**DATA UNDER STUDY**:
+++

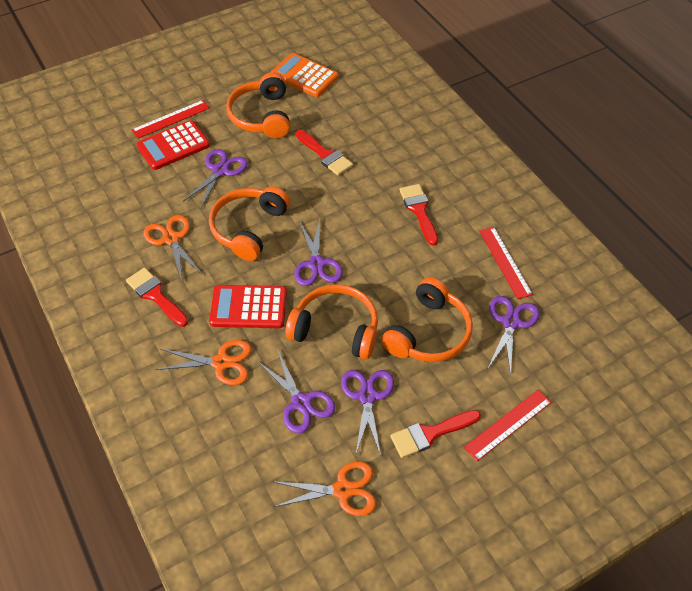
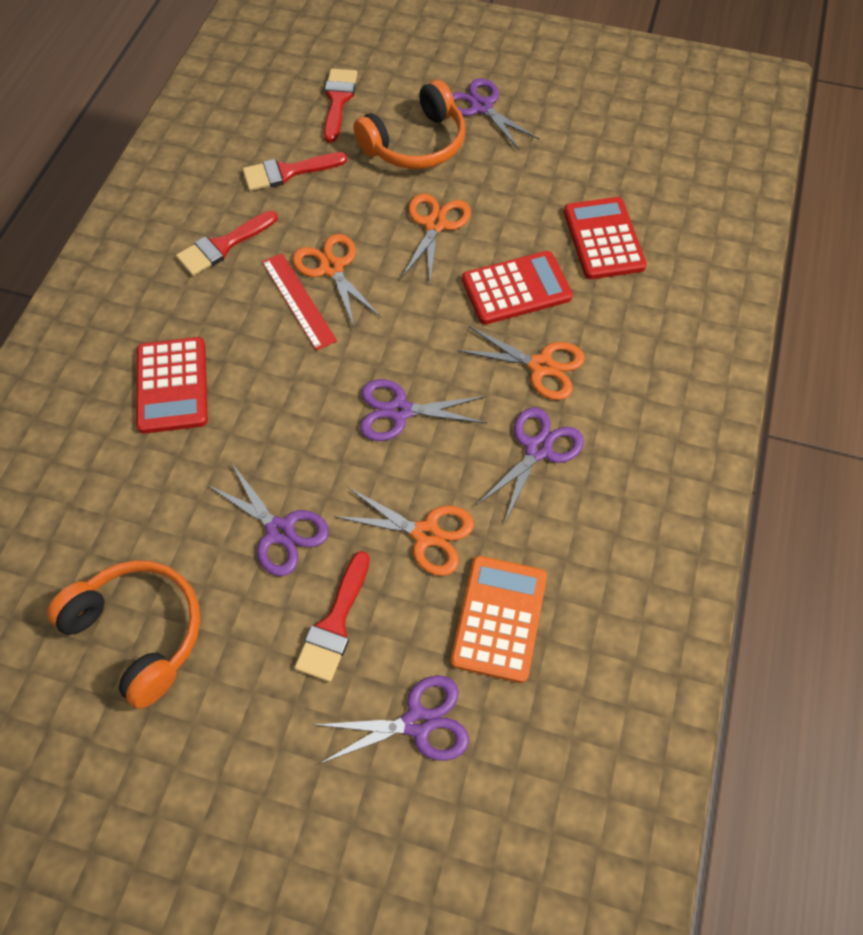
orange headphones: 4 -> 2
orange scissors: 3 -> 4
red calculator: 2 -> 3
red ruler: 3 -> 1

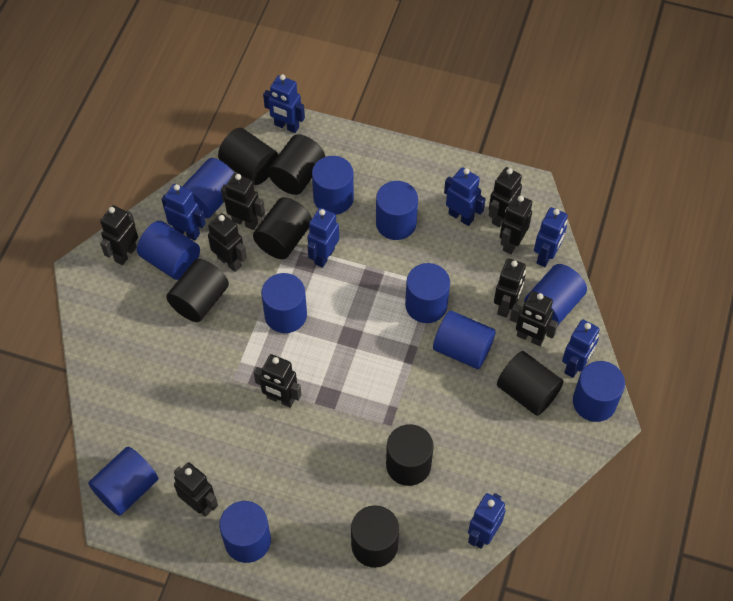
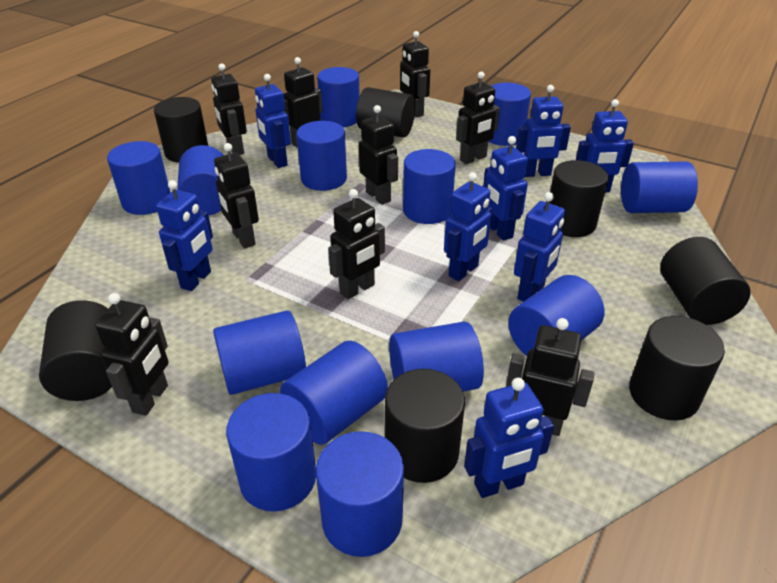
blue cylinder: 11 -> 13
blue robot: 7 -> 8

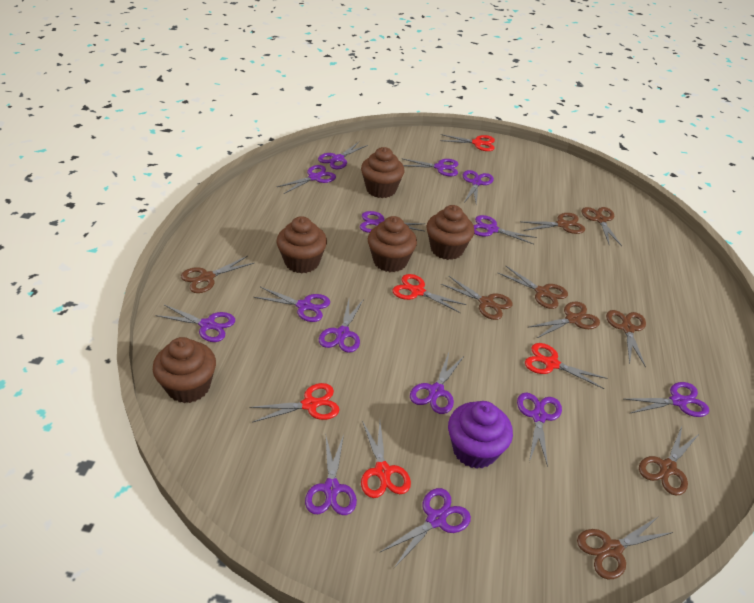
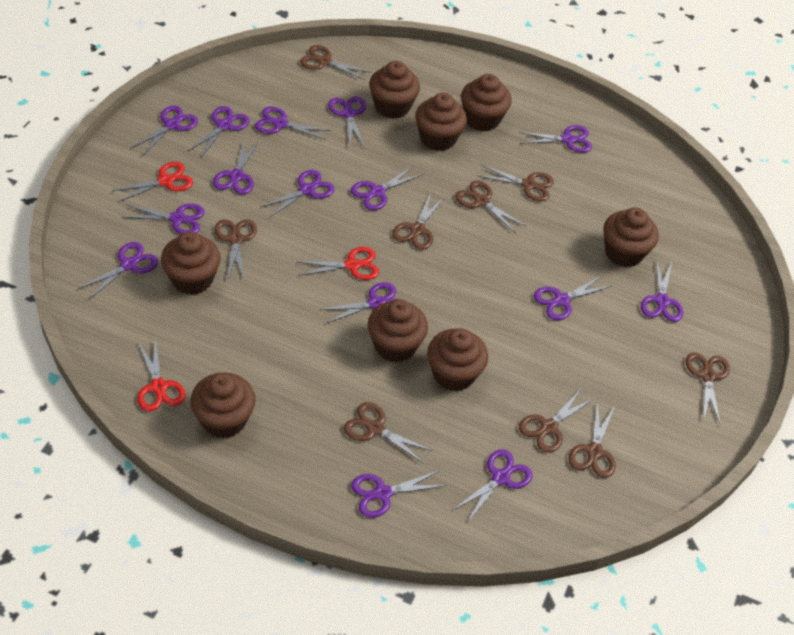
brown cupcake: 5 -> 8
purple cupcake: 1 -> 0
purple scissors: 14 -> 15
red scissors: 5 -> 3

+++

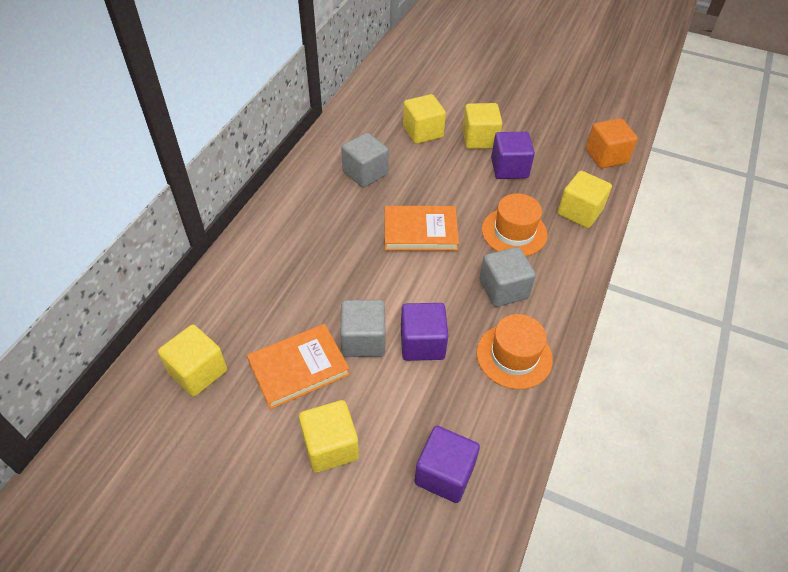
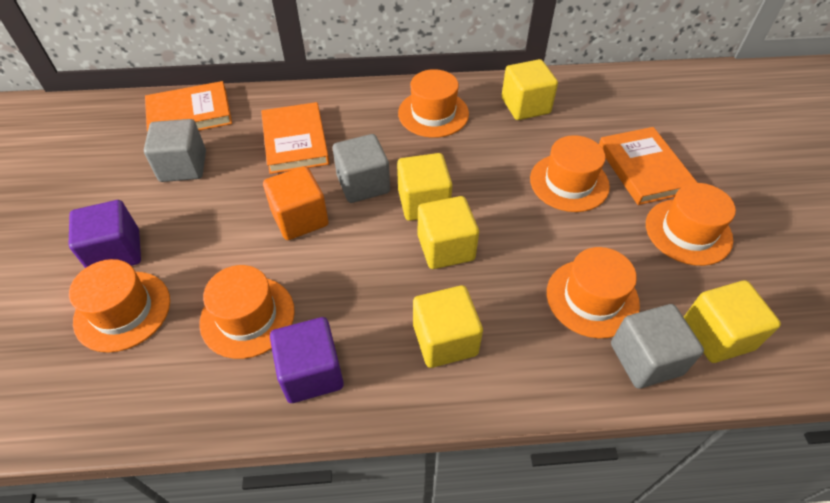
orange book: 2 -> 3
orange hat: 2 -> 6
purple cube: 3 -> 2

+++

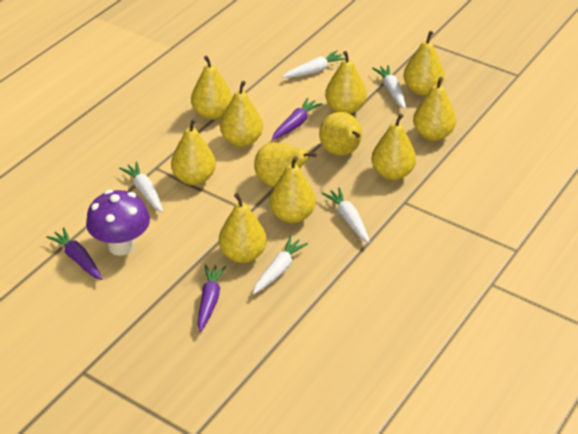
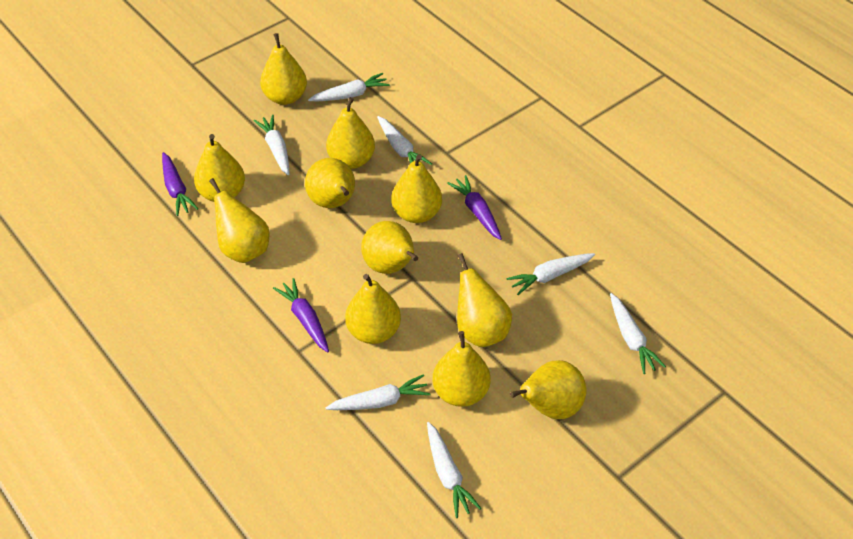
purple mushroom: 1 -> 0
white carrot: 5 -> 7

+++

**YOUR GOAL**: From the records above, extract the lines from the one holding "orange headphones: 4 -> 2" through the one holding "red scissors: 5 -> 3", word for word; omit the pictures.

**OUTPUT BELOW**:
orange headphones: 4 -> 2
orange scissors: 3 -> 4
red calculator: 2 -> 3
red ruler: 3 -> 1

blue cylinder: 11 -> 13
blue robot: 7 -> 8

brown cupcake: 5 -> 8
purple cupcake: 1 -> 0
purple scissors: 14 -> 15
red scissors: 5 -> 3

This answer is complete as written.